**WORK TO COMPLETE**
Could you reproduce all of the records exactly?

**RECORDS SHOWN**

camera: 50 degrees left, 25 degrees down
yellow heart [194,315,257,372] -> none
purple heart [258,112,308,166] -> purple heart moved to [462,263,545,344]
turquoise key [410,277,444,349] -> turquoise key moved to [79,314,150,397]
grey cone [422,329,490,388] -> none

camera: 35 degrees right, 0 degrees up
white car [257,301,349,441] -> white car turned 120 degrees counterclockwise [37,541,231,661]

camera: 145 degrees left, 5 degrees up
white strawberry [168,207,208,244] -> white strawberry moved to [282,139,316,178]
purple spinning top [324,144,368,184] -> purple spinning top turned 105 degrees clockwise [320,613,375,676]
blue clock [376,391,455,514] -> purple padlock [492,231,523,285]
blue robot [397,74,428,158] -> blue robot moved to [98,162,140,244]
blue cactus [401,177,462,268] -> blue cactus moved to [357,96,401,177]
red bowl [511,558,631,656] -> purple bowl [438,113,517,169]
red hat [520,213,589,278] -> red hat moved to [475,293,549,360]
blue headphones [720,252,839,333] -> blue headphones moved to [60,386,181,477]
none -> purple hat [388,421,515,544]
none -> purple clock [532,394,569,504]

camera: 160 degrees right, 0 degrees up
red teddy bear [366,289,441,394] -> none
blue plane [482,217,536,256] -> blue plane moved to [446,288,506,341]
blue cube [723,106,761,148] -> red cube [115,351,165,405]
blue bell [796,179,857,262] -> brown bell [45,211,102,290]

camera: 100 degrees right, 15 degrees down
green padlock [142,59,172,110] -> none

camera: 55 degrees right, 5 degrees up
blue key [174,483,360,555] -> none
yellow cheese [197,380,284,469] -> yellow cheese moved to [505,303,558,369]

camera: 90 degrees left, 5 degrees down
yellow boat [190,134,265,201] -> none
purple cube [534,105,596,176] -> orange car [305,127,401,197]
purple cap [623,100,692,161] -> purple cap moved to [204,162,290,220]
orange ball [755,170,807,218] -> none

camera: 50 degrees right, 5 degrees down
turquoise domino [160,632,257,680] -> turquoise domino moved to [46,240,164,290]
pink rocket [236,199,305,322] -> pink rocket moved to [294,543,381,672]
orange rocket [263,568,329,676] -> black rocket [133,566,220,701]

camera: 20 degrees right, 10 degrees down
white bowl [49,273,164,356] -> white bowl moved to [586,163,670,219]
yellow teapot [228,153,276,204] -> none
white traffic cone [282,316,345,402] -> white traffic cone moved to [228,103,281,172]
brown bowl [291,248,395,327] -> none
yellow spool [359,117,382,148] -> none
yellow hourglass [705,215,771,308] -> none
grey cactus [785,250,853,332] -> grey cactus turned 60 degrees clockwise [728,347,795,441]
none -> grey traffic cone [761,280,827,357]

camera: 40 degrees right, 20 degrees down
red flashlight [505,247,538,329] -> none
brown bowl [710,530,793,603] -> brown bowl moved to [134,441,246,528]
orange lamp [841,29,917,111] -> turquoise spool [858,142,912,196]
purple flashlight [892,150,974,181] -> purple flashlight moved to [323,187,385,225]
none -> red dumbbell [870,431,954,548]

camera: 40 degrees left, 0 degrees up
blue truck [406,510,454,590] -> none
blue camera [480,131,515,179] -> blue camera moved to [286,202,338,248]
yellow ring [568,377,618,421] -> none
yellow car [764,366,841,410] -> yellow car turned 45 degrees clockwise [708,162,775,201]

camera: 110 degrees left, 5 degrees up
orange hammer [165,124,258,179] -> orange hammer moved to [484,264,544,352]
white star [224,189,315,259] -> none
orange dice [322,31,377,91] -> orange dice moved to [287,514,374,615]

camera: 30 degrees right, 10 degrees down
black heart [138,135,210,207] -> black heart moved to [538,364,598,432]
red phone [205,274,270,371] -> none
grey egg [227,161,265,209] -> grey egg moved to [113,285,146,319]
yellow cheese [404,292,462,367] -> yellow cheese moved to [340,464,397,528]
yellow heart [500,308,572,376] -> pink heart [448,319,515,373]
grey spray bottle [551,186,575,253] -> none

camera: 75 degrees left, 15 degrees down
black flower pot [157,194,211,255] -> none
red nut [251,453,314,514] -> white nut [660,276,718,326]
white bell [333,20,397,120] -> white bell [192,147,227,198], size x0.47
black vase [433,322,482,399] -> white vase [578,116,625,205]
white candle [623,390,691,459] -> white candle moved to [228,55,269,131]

**RESPONSE**
camera: 50 degrees left, 25 degrees down
yellow heart [194,315,257,372] -> none
purple heart [258,112,308,166] -> purple heart moved to [462,263,545,344]
turquoise key [410,277,444,349] -> turquoise key moved to [79,314,150,397]
grey cone [422,329,490,388] -> none

camera: 35 degrees right, 0 degrees up
white car [257,301,349,441] -> white car turned 120 degrees counterclockwise [37,541,231,661]

camera: 145 degrees left, 5 degrees up
white strawberry [168,207,208,244] -> white strawberry moved to [282,139,316,178]
purple spinning top [324,144,368,184] -> purple spinning top turned 105 degrees clockwise [320,613,375,676]
blue clock [376,391,455,514] -> purple padlock [492,231,523,285]
blue robot [397,74,428,158] -> blue robot moved to [98,162,140,244]
blue cactus [401,177,462,268] -> blue cactus moved to [357,96,401,177]
red bowl [511,558,631,656] -> purple bowl [438,113,517,169]
red hat [520,213,589,278] -> red hat moved to [475,293,549,360]
blue headphones [720,252,839,333] -> blue headphones moved to [60,386,181,477]
none -> purple hat [388,421,515,544]
none -> purple clock [532,394,569,504]

camera: 160 degrees right, 0 degrees up
red teddy bear [366,289,441,394] -> none
blue plane [482,217,536,256] -> blue plane moved to [446,288,506,341]
blue cube [723,106,761,148] -> red cube [115,351,165,405]
blue bell [796,179,857,262] -> brown bell [45,211,102,290]

camera: 100 degrees right, 15 degrees down
green padlock [142,59,172,110] -> none

camera: 55 degrees right, 5 degrees up
blue key [174,483,360,555] -> none
yellow cheese [197,380,284,469] -> yellow cheese moved to [505,303,558,369]

camera: 90 degrees left, 5 degrees down
yellow boat [190,134,265,201] -> none
purple cube [534,105,596,176] -> orange car [305,127,401,197]
purple cap [623,100,692,161] -> purple cap moved to [204,162,290,220]
orange ball [755,170,807,218] -> none

camera: 50 degrees right, 5 degrees down
turquoise domino [160,632,257,680] -> turquoise domino moved to [46,240,164,290]
pink rocket [236,199,305,322] -> pink rocket moved to [294,543,381,672]
orange rocket [263,568,329,676] -> black rocket [133,566,220,701]

camera: 20 degrees right, 10 degrees down
white bowl [49,273,164,356] -> white bowl moved to [586,163,670,219]
yellow teapot [228,153,276,204] -> none
white traffic cone [282,316,345,402] -> white traffic cone moved to [228,103,281,172]
brown bowl [291,248,395,327] -> none
yellow spool [359,117,382,148] -> none
yellow hourglass [705,215,771,308] -> none
grey cactus [785,250,853,332] -> grey cactus turned 60 degrees clockwise [728,347,795,441]
none -> grey traffic cone [761,280,827,357]

camera: 40 degrees right, 20 degrees down
red flashlight [505,247,538,329] -> none
brown bowl [710,530,793,603] -> brown bowl moved to [134,441,246,528]
orange lamp [841,29,917,111] -> turquoise spool [858,142,912,196]
purple flashlight [892,150,974,181] -> purple flashlight moved to [323,187,385,225]
none -> red dumbbell [870,431,954,548]

camera: 40 degrees left, 0 degrees up
blue truck [406,510,454,590] -> none
blue camera [480,131,515,179] -> blue camera moved to [286,202,338,248]
yellow ring [568,377,618,421] -> none
yellow car [764,366,841,410] -> yellow car turned 45 degrees clockwise [708,162,775,201]

camera: 110 degrees left, 5 degrees up
orange hammer [165,124,258,179] -> orange hammer moved to [484,264,544,352]
white star [224,189,315,259] -> none
orange dice [322,31,377,91] -> orange dice moved to [287,514,374,615]

camera: 30 degrees right, 10 degrees down
black heart [138,135,210,207] -> black heart moved to [538,364,598,432]
red phone [205,274,270,371] -> none
grey egg [227,161,265,209] -> grey egg moved to [113,285,146,319]
yellow cheese [404,292,462,367] -> yellow cheese moved to [340,464,397,528]
yellow heart [500,308,572,376] -> pink heart [448,319,515,373]
grey spray bottle [551,186,575,253] -> none

camera: 75 degrees left, 15 degrees down
black flower pot [157,194,211,255] -> none
red nut [251,453,314,514] -> white nut [660,276,718,326]
white bell [333,20,397,120] -> white bell [192,147,227,198], size x0.47
black vase [433,322,482,399] -> white vase [578,116,625,205]
white candle [623,390,691,459] -> white candle moved to [228,55,269,131]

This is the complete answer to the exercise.